Object change listings:

***

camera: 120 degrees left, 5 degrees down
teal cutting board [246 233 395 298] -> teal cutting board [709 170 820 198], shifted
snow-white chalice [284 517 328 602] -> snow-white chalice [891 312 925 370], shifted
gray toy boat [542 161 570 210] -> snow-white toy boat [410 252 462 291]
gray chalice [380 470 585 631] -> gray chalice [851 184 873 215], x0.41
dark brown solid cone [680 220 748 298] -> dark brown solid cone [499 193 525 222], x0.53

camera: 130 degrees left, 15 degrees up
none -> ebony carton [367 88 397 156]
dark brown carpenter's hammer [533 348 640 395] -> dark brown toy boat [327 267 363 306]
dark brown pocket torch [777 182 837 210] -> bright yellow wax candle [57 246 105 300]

***

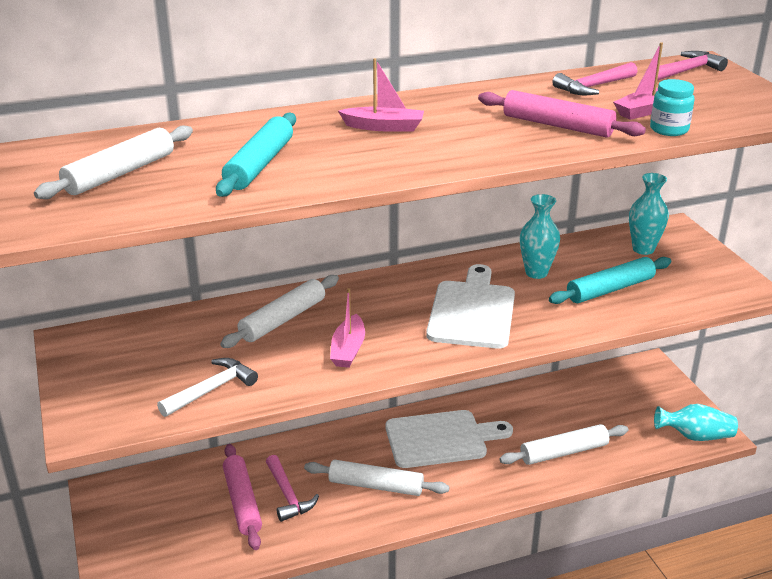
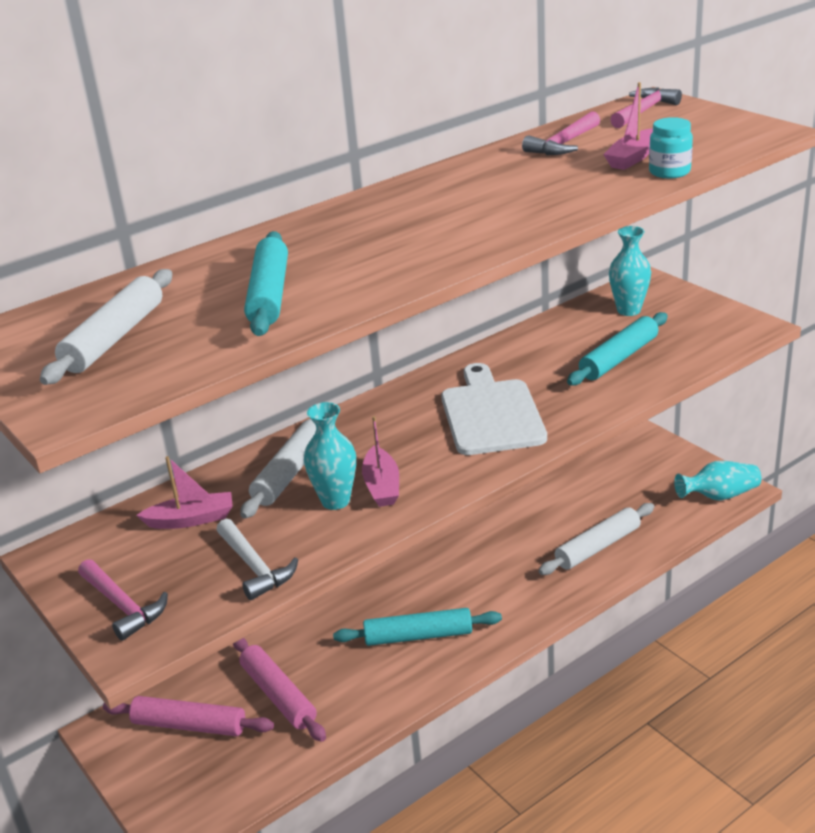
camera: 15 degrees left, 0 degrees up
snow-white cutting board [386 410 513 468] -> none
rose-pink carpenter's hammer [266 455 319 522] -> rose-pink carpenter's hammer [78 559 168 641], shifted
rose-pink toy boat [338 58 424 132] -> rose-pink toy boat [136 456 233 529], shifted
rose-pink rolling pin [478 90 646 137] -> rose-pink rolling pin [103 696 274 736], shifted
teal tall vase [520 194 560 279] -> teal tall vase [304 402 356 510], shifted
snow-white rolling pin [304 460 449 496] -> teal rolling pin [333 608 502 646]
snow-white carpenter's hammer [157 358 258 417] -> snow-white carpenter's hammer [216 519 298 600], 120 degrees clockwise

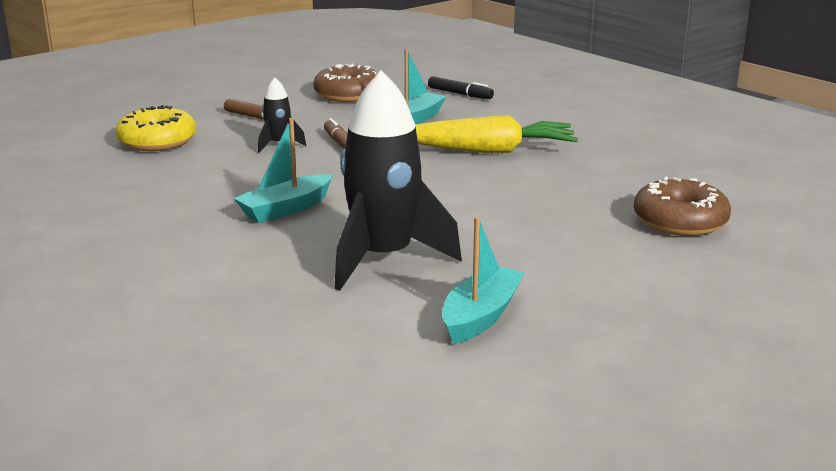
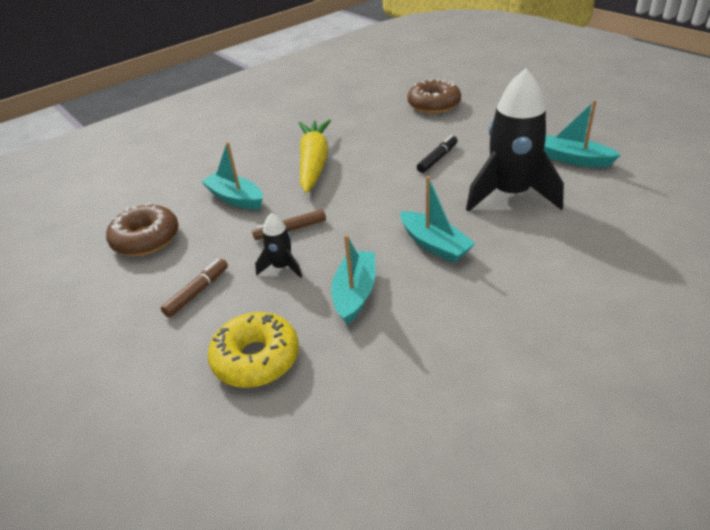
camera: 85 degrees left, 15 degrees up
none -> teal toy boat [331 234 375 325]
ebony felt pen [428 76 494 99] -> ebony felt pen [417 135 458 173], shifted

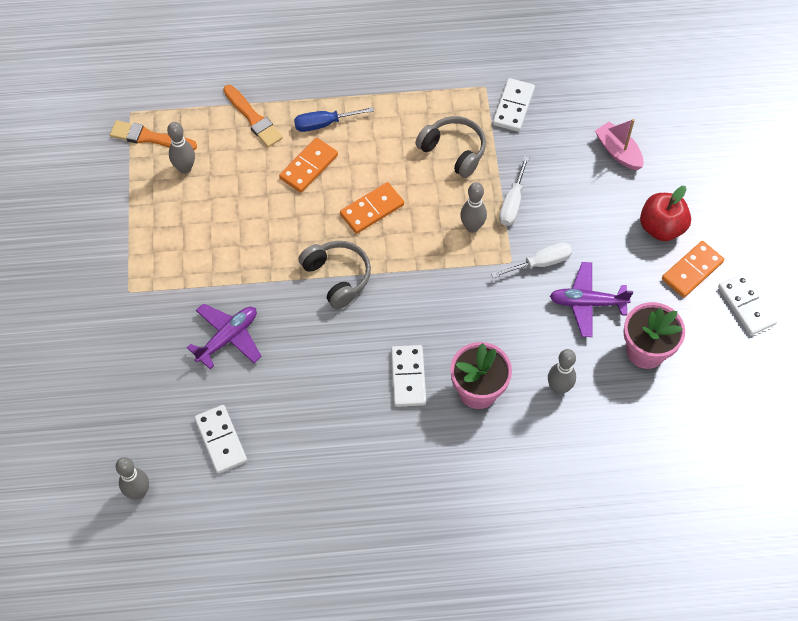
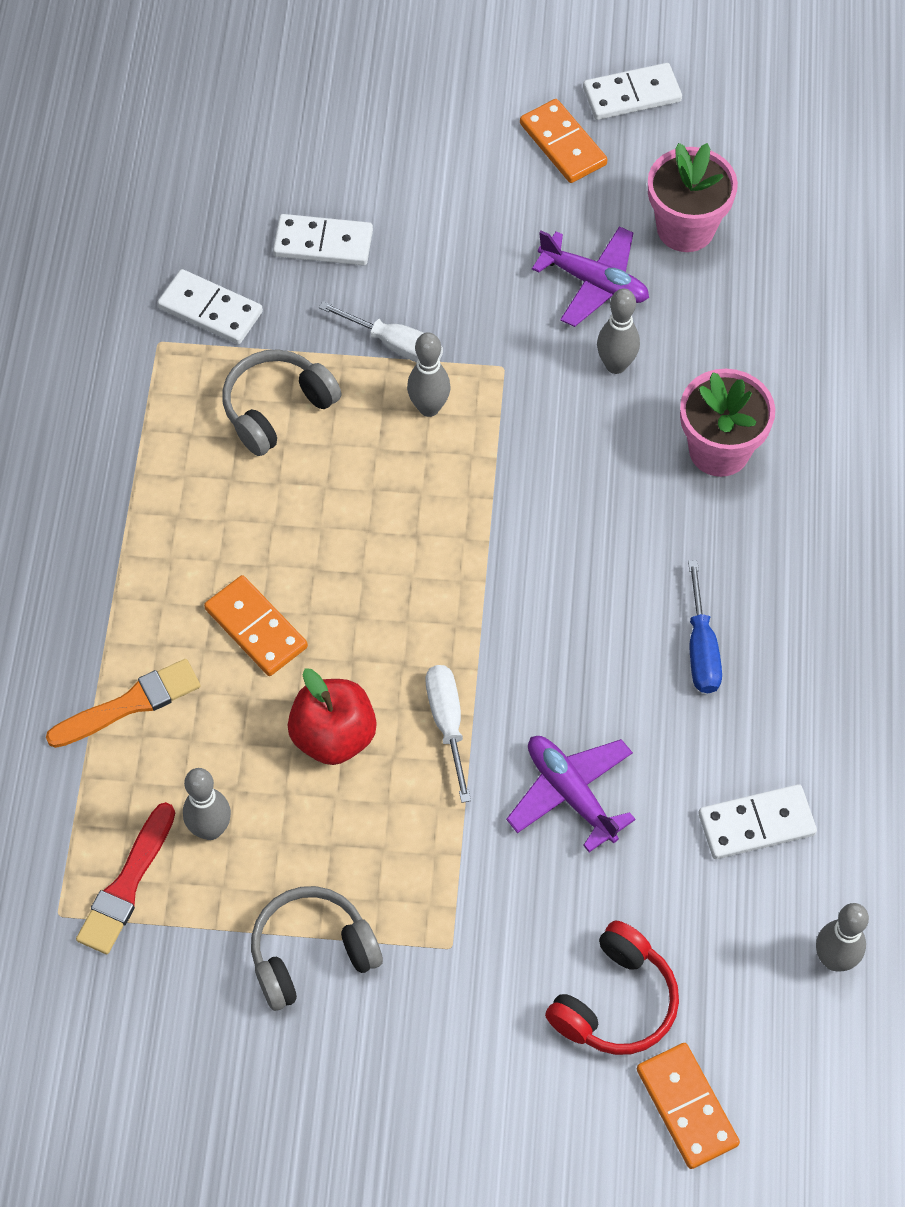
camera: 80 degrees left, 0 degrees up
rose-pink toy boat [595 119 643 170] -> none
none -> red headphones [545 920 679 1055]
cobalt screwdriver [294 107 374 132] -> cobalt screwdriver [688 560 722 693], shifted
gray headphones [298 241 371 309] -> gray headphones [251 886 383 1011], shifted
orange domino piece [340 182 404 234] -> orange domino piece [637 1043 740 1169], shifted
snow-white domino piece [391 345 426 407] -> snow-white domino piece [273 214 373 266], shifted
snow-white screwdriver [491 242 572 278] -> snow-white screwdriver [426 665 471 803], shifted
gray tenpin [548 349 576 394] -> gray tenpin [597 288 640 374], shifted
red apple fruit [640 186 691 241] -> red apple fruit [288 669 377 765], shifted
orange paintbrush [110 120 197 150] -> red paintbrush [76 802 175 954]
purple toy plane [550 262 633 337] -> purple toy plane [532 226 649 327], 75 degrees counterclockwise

***

(DIRECTIONS FOR THIS TASK)
Give back precisely the lines above that start at the line containing "gray toy boat" and end at the line containing "gray chalice [380", inclusive. No other lines belong in the output.

(WRITTEN REPLY)
gray toy boat [542 161 570 210] -> snow-white toy boat [410 252 462 291]
gray chalice [380 470 585 631] -> gray chalice [851 184 873 215], x0.41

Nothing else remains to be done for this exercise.